◆ **WHAT THIS TASK INVOLVES**
Each line of the records below that holds "diode" should be returned.

########

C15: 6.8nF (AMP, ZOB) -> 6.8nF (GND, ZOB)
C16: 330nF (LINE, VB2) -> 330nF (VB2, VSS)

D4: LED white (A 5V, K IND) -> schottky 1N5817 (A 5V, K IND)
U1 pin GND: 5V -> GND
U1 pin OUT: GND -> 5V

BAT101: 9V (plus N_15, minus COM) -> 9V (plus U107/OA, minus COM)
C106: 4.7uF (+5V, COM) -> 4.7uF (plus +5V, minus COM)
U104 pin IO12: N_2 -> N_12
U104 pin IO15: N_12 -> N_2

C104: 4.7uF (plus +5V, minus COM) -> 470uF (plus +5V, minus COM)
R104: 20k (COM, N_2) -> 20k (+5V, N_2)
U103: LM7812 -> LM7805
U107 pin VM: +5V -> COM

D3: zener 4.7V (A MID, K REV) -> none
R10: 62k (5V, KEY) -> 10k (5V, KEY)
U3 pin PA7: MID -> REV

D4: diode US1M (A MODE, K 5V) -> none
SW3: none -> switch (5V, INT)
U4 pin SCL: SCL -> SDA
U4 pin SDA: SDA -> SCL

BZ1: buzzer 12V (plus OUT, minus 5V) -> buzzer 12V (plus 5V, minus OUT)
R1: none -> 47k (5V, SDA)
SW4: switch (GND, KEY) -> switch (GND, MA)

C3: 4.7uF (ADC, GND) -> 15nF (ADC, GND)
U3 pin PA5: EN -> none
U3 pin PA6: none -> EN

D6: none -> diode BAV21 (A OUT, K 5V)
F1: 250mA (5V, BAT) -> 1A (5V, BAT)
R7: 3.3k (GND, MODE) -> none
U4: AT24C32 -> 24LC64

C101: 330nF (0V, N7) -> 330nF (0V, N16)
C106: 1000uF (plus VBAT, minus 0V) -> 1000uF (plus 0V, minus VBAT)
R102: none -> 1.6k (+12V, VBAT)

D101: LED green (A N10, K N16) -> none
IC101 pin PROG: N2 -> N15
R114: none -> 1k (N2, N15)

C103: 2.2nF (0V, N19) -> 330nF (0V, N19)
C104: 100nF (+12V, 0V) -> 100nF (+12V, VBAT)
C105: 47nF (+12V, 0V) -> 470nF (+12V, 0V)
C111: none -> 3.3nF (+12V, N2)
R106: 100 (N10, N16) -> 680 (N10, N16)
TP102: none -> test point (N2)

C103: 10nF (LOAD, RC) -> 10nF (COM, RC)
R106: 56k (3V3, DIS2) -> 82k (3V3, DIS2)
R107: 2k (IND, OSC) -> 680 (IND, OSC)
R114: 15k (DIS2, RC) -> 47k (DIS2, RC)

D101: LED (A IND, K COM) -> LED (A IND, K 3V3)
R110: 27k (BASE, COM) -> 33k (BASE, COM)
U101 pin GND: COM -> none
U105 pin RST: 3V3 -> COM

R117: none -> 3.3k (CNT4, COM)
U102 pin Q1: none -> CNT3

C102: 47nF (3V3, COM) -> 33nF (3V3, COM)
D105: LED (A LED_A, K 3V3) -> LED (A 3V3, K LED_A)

########

◆ **RESPONSE FOR THIS EXERCISE**
D4: diode US1M (A MODE, K 5V) -> none
D6: none -> diode BAV21 (A OUT, K 5V)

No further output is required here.